(Object matching data)
- - - - -

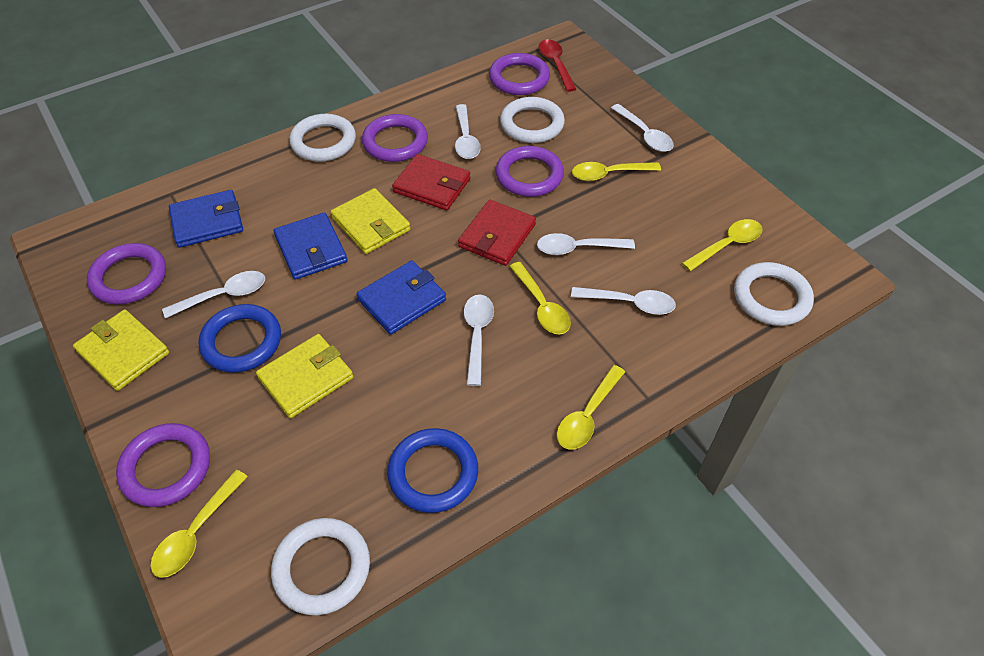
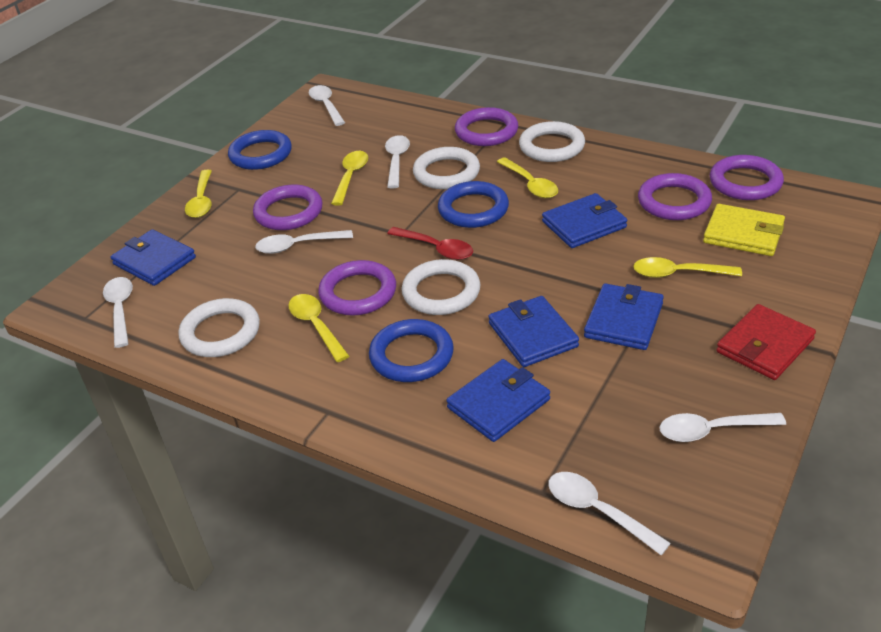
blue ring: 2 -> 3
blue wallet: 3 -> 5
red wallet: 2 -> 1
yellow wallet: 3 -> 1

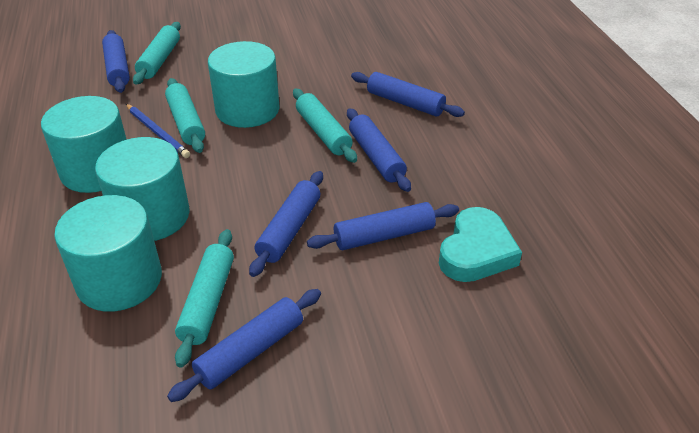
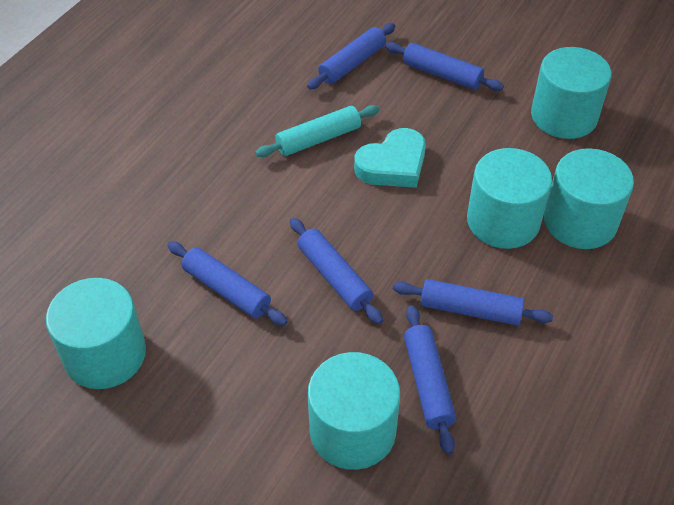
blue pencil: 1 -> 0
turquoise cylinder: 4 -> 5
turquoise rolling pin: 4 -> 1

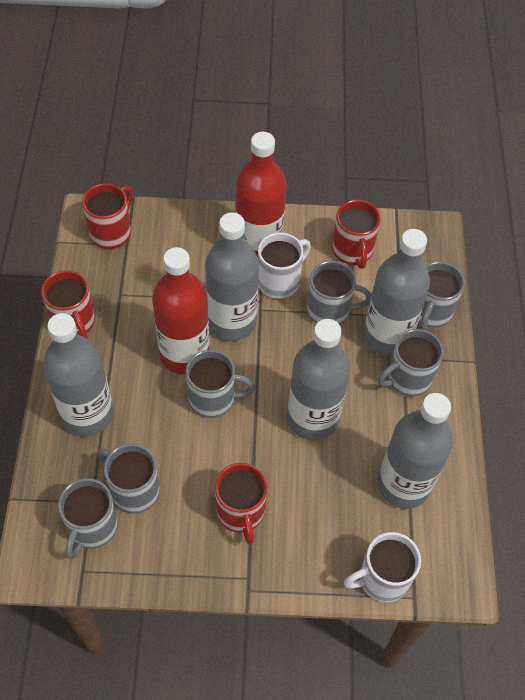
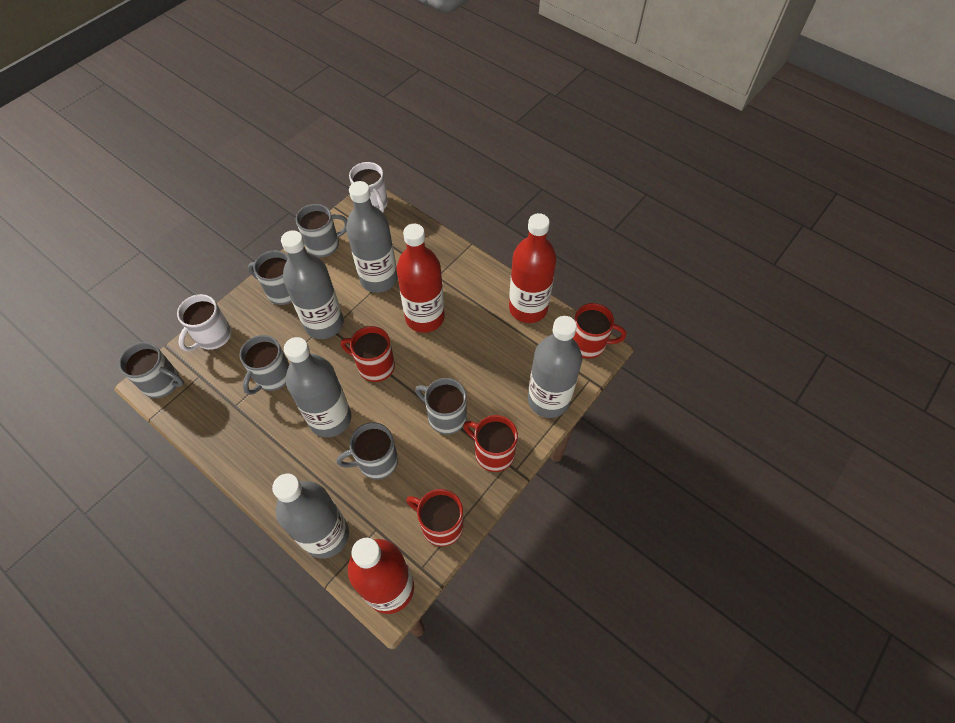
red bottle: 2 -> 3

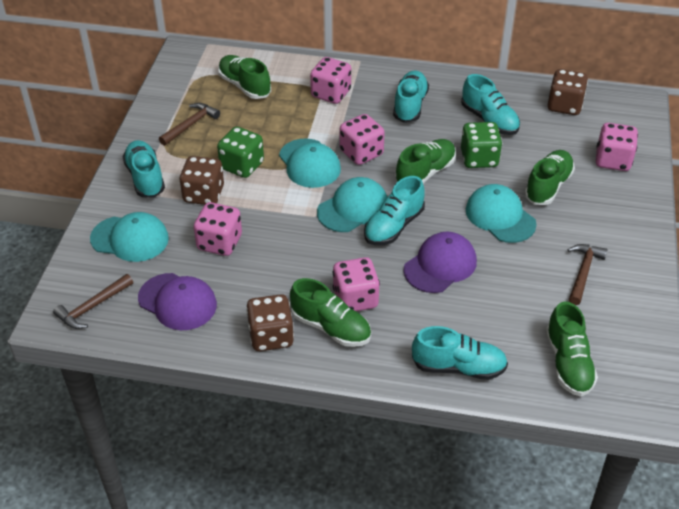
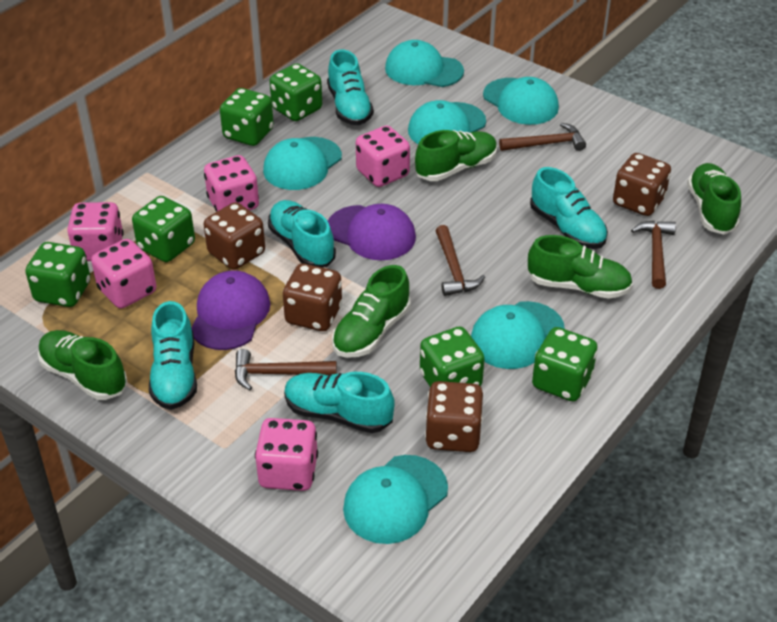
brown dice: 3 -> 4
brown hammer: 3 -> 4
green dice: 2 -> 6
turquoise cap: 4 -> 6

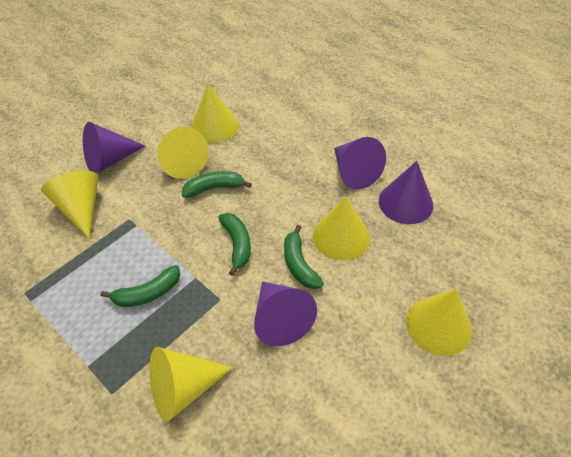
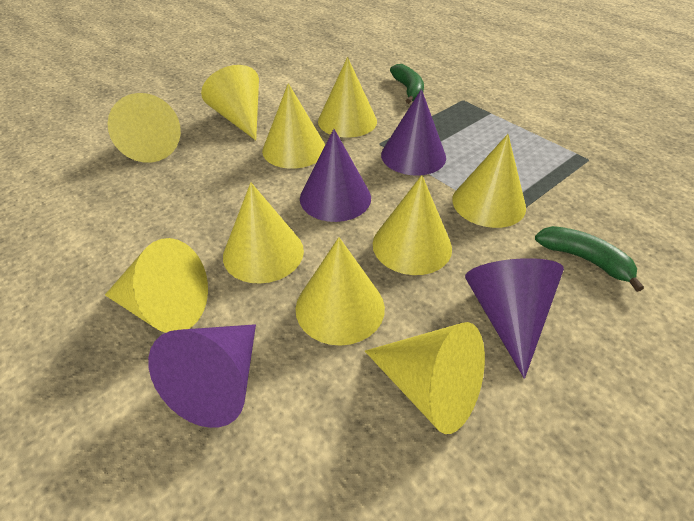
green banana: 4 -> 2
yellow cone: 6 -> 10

- - - - -

Work through the entries, filtering for the string "blue", and copy each line that holds it.

OUTPUT BELOW =>
blue ring: 2 -> 3
blue wallet: 3 -> 5
blue pencil: 1 -> 0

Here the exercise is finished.